## Work to be completed
Would you repeat the data below exactly, taking out the images?

===

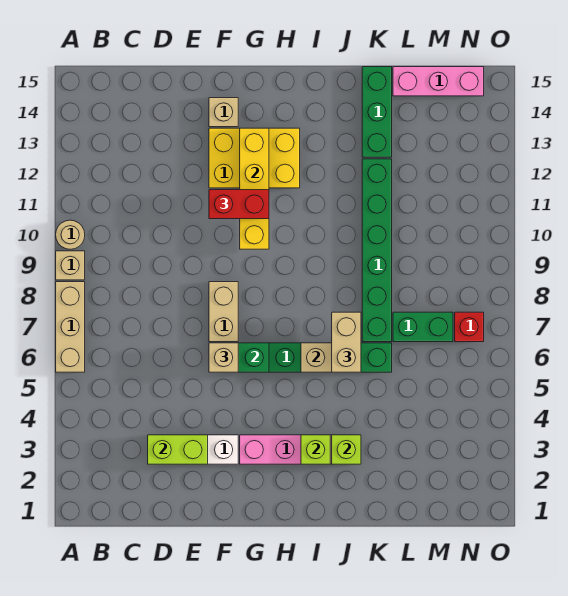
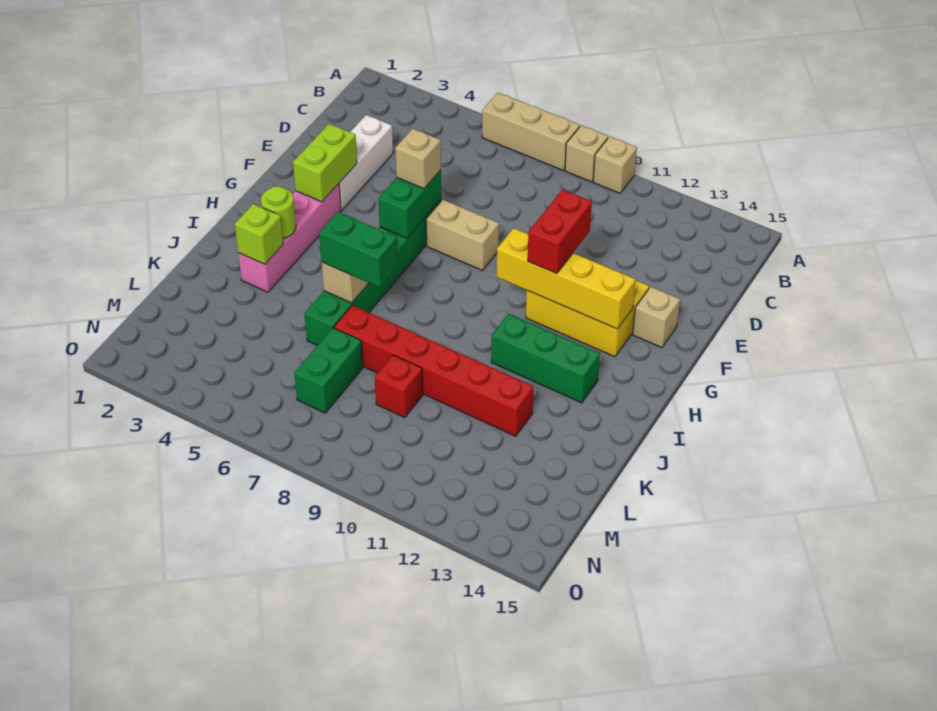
tan round brick A10 level 1 -> tan brick A10 level 1
lime brick D3:E3 level 2 -> lime brick F3:G3 level 2
yellow brick F12:H13 level 1 -> yellow brick F11:G13 level 1
lime brick I3 level 2 -> lime round brick I3 level 2
tan brick J6:J7 level 3 -> green brick J6:J7 level 3
green brick K7:K12 level 1 -> red brick K7:K12 level 1
green brick K13:K15 level 1 -> green brick I11:I13 level 1
pink brick L15:N15 level 1 -> none
red brick N7 level 1 -> red brick L9 level 1

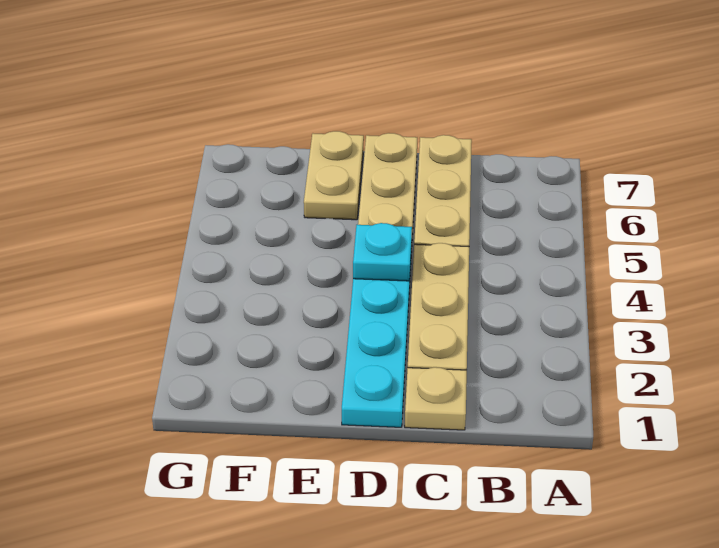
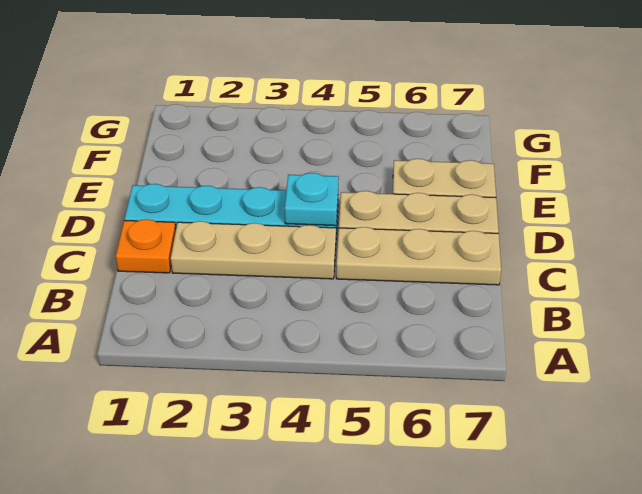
tan plate C1 level 1 -> orange plate C1 level 1

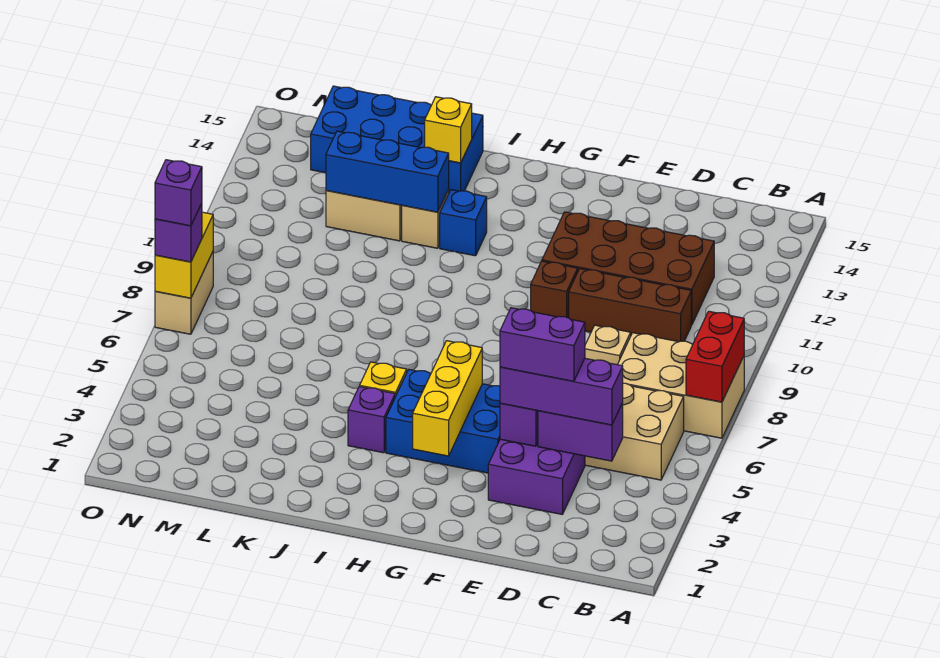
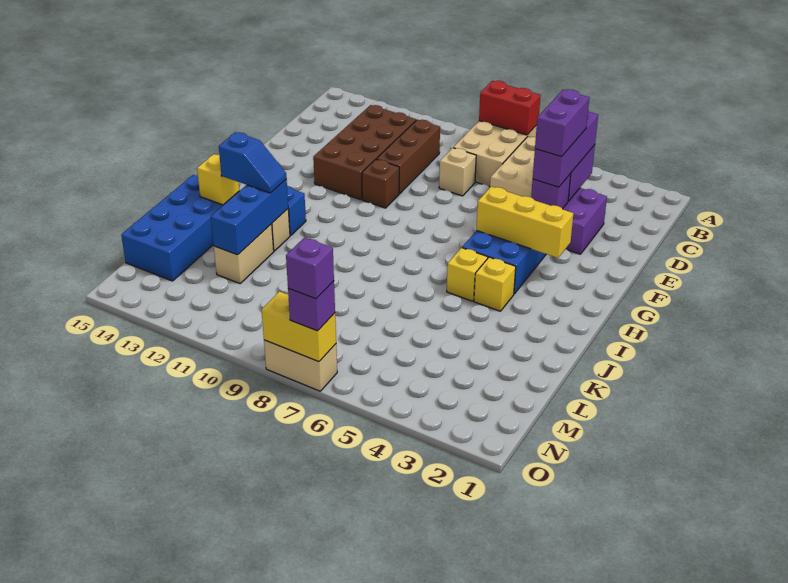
purple brick I4 level 1 -> yellow brick I4 level 1
none -> blue slope J12:J13 level 3 top 13

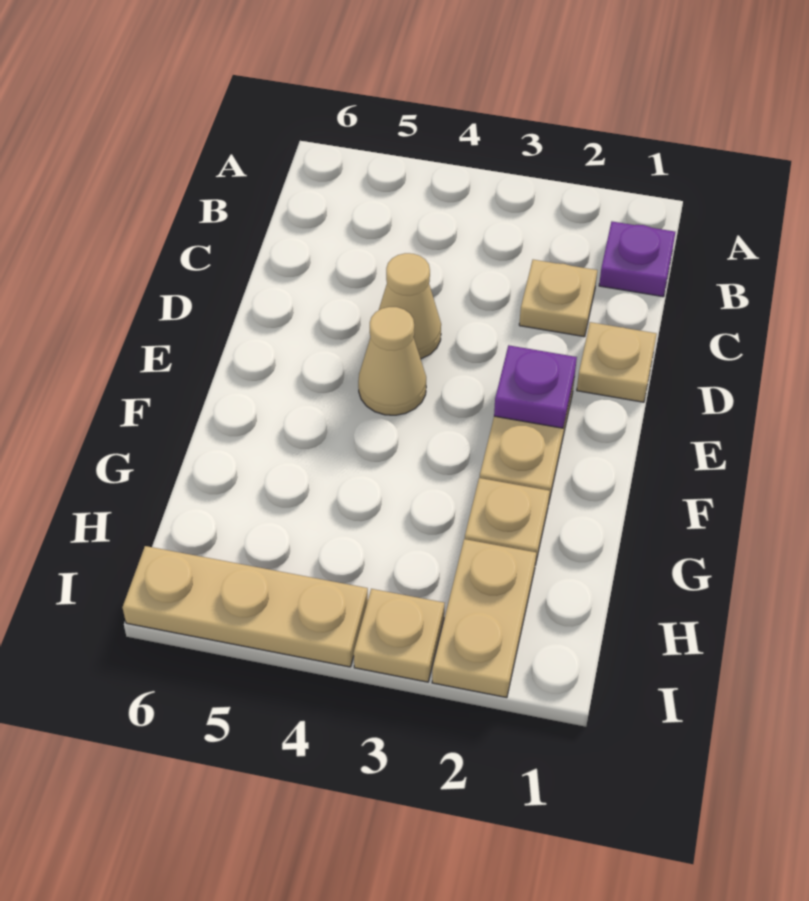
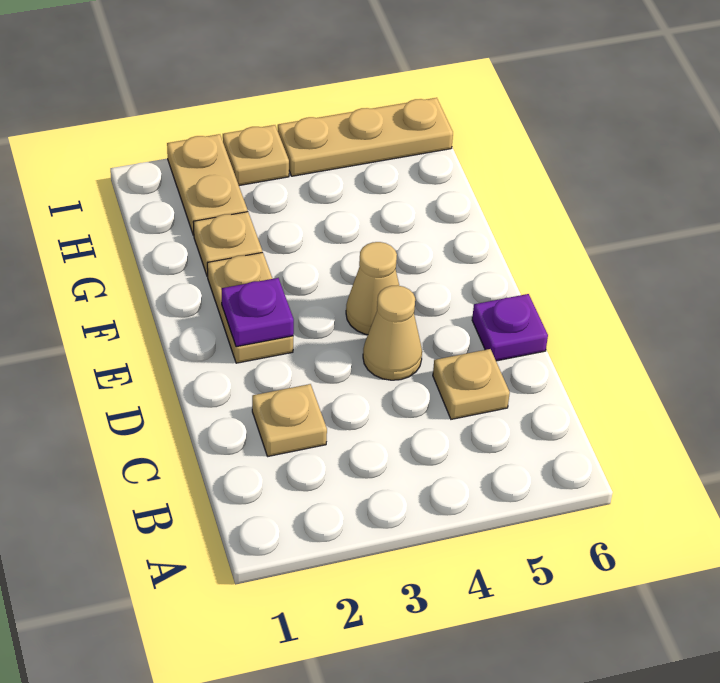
purple plate B1 level 1 -> purple plate D6 level 1
tan plate D1 level 1 -> tan plate C5 level 1

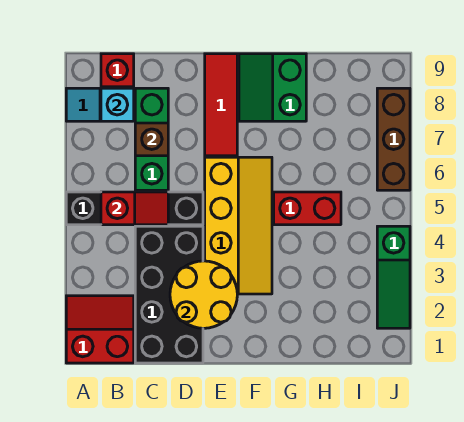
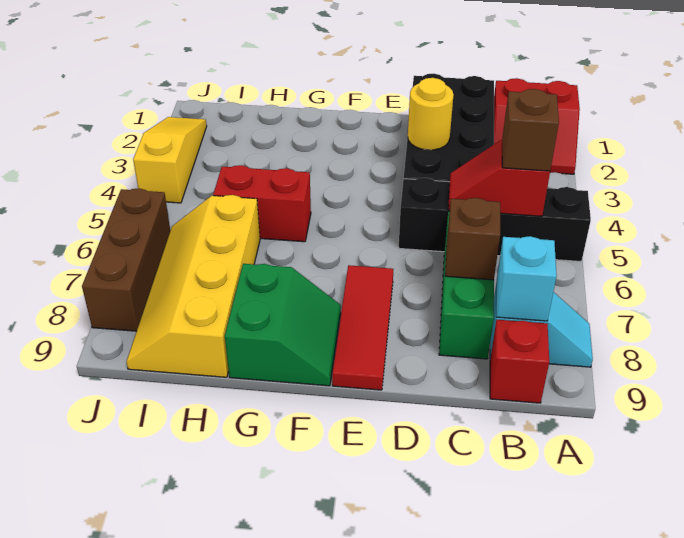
none -> brown brick B5 level 3
yellow round brick D2:E3 level 2 -> yellow round brick D3 level 2
yellow slope E3:F6 level 1 top E -> yellow slope H6:I9 level 1 top H
green slope J2:J4 level 1 top 4 -> yellow slope J2:J4 level 1 top 4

===

## Exercise output
tan round brick A10 level 1 -> tan brick A10 level 1
lime brick D3:E3 level 2 -> lime brick F3:G3 level 2
yellow brick F12:H13 level 1 -> yellow brick F11:G13 level 1
lime brick I3 level 2 -> lime round brick I3 level 2
tan brick J6:J7 level 3 -> green brick J6:J7 level 3
green brick K7:K12 level 1 -> red brick K7:K12 level 1
green brick K13:K15 level 1 -> green brick I11:I13 level 1
pink brick L15:N15 level 1 -> none
red brick N7 level 1 -> red brick L9 level 1

tan plate C1 level 1 -> orange plate C1 level 1

purple brick I4 level 1 -> yellow brick I4 level 1
none -> blue slope J12:J13 level 3 top 13

purple plate B1 level 1 -> purple plate D6 level 1
tan plate D1 level 1 -> tan plate C5 level 1

none -> brown brick B5 level 3
yellow round brick D2:E3 level 2 -> yellow round brick D3 level 2
yellow slope E3:F6 level 1 top E -> yellow slope H6:I9 level 1 top H
green slope J2:J4 level 1 top 4 -> yellow slope J2:J4 level 1 top 4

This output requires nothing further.